Assigned task: Copy out each line of the data holding "AOUT".

═══ Given data

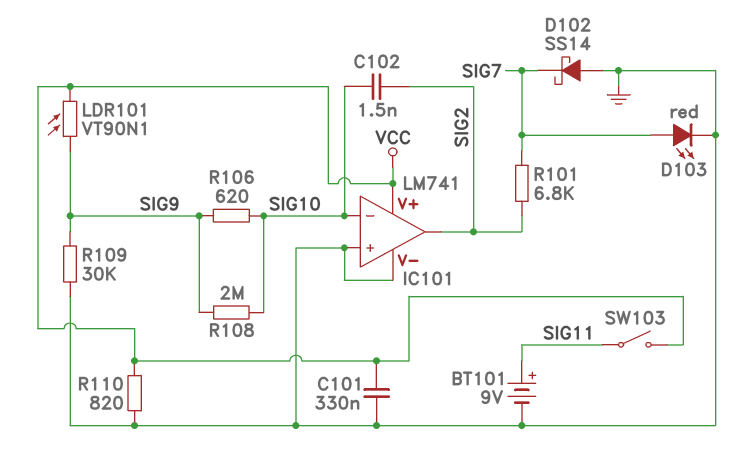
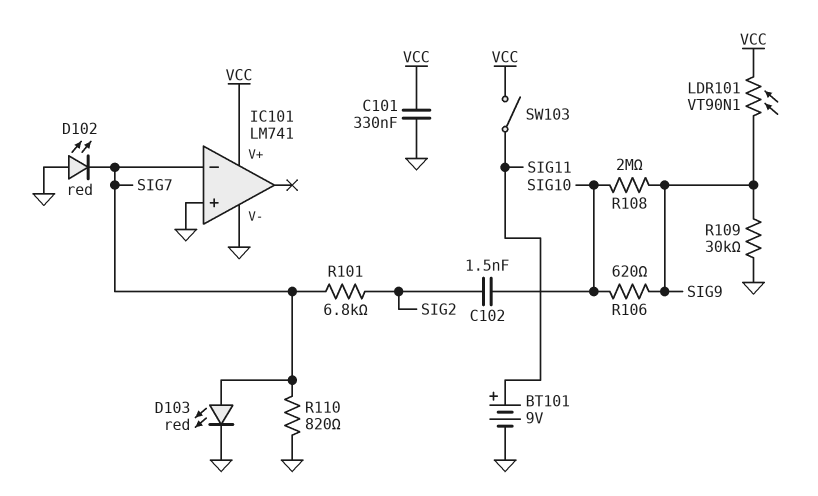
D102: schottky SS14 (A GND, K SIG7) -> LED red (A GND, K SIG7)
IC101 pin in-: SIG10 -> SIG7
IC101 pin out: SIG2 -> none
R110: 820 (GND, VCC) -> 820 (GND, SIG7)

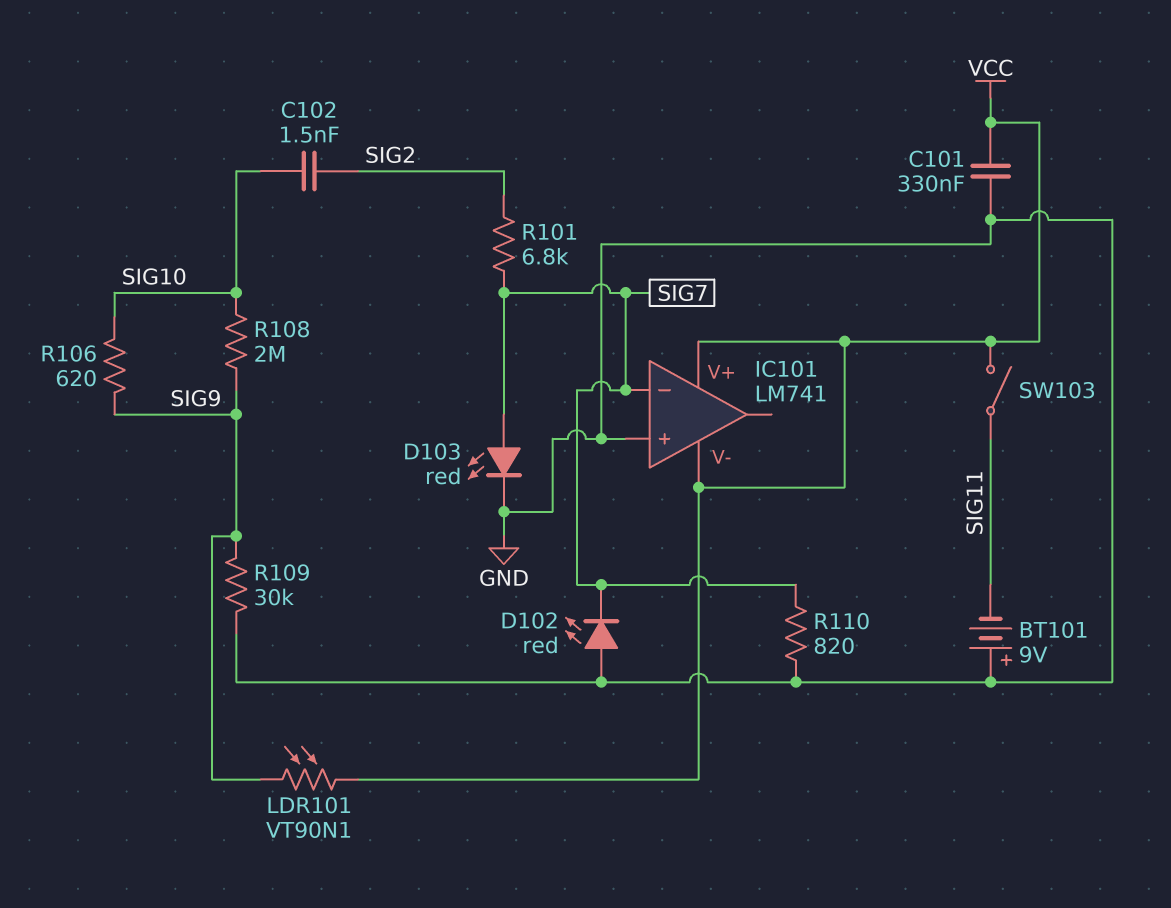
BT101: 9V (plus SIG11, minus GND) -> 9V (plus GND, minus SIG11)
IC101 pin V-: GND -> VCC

══════
═══ Given data

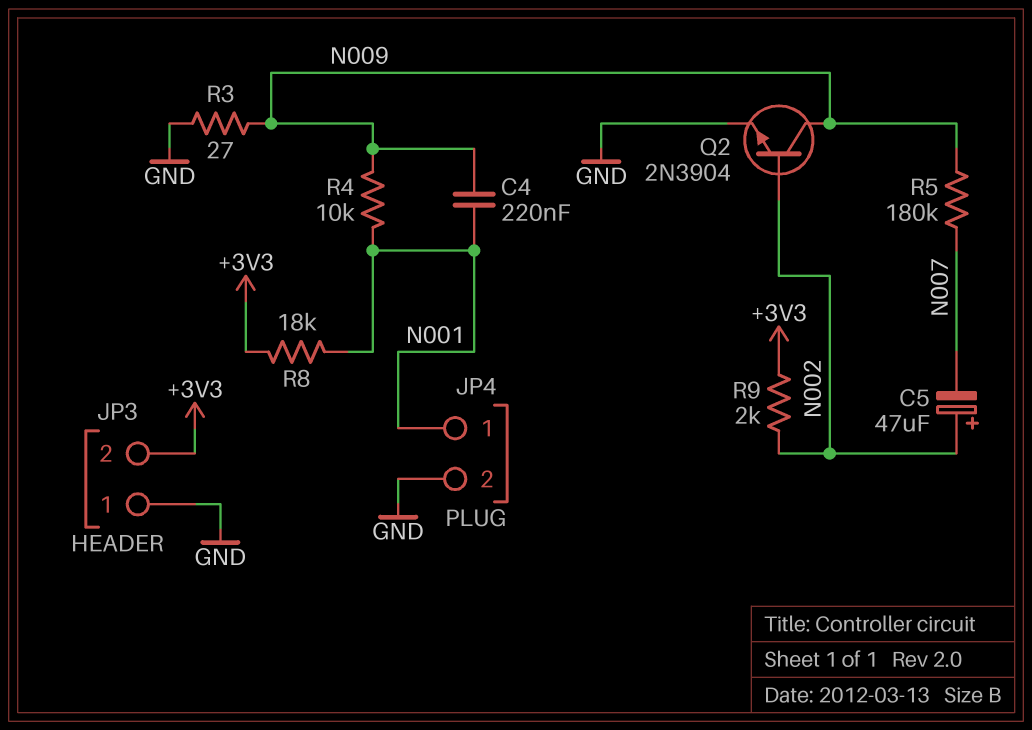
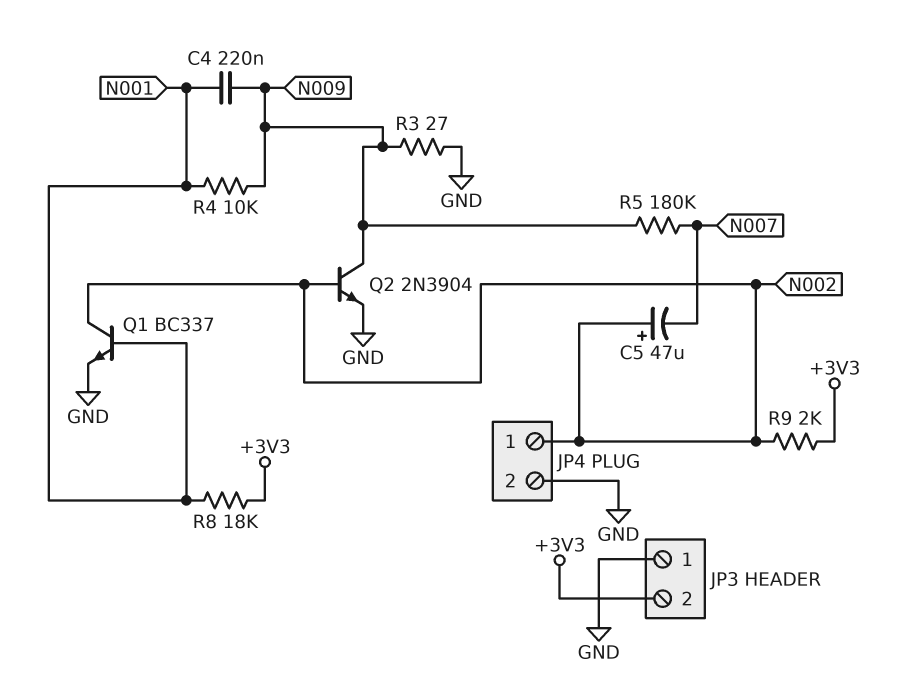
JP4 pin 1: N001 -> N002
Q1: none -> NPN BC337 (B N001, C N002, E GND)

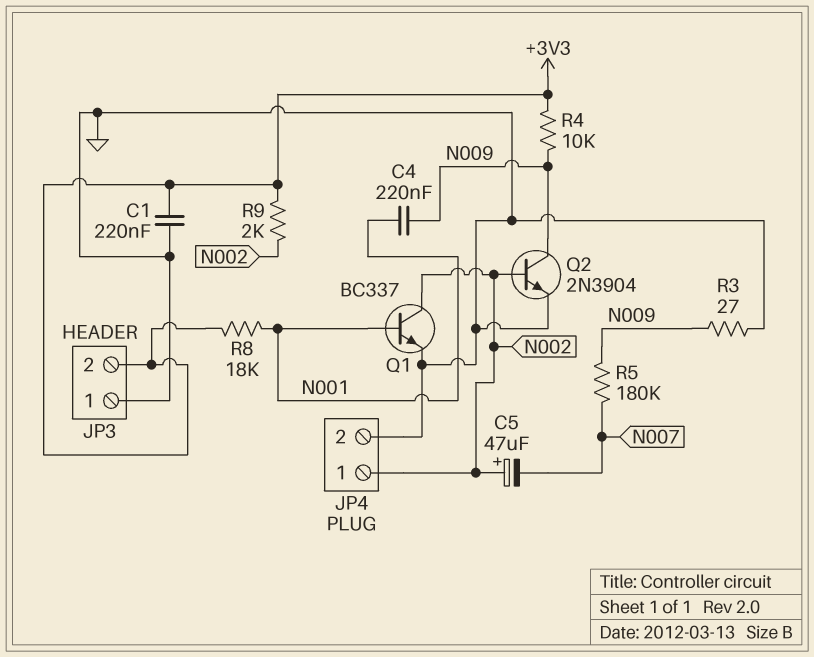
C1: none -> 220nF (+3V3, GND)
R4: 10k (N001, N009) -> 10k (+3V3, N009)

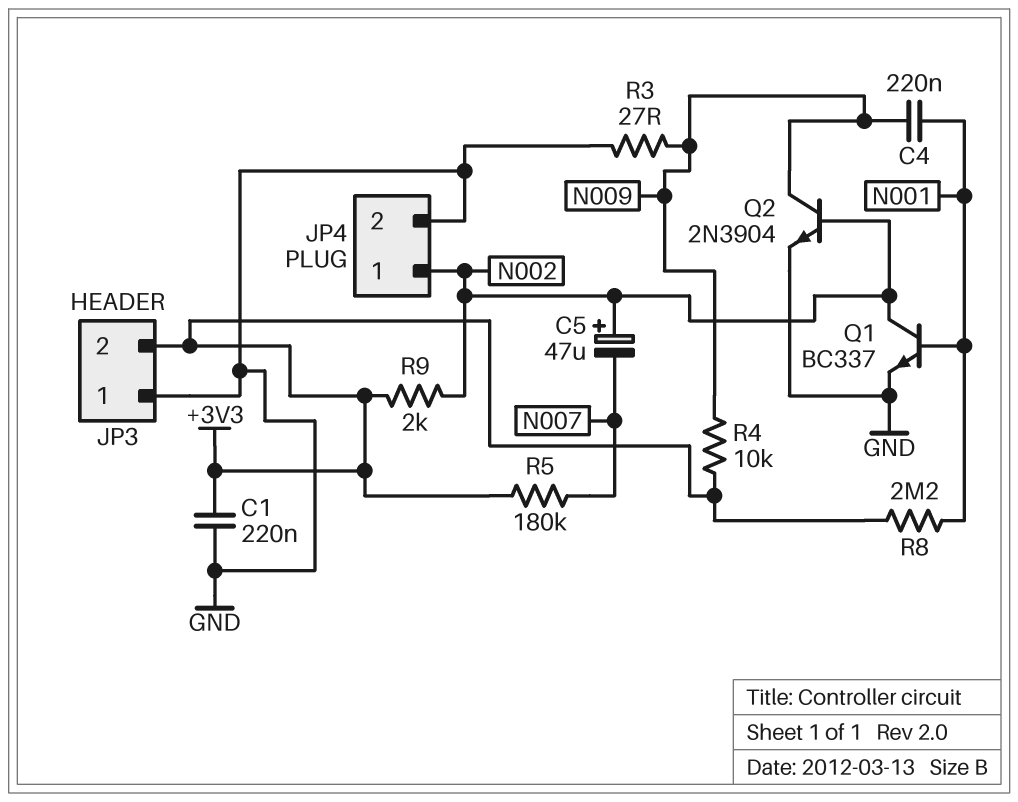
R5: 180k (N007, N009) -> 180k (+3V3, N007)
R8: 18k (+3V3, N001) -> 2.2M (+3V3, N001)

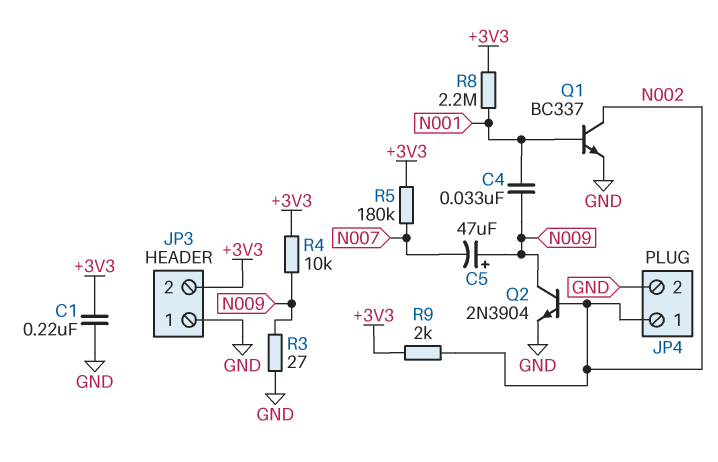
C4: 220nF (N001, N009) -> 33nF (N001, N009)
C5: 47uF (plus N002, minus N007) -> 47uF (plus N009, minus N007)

══════
═══ Given data

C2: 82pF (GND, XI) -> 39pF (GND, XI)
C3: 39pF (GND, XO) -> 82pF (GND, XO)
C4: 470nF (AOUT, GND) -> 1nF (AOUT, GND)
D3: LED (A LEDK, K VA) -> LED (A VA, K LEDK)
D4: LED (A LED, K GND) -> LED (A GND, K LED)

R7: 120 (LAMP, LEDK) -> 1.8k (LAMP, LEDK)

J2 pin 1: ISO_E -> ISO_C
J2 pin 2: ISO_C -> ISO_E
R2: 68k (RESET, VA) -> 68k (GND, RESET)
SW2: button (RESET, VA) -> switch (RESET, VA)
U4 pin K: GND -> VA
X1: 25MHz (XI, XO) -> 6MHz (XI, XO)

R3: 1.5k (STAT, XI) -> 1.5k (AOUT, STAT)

══════

Exercise solution:
C4: 470nF (AOUT, GND) -> 1nF (AOUT, GND)
R3: 1.5k (STAT, XI) -> 1.5k (AOUT, STAT)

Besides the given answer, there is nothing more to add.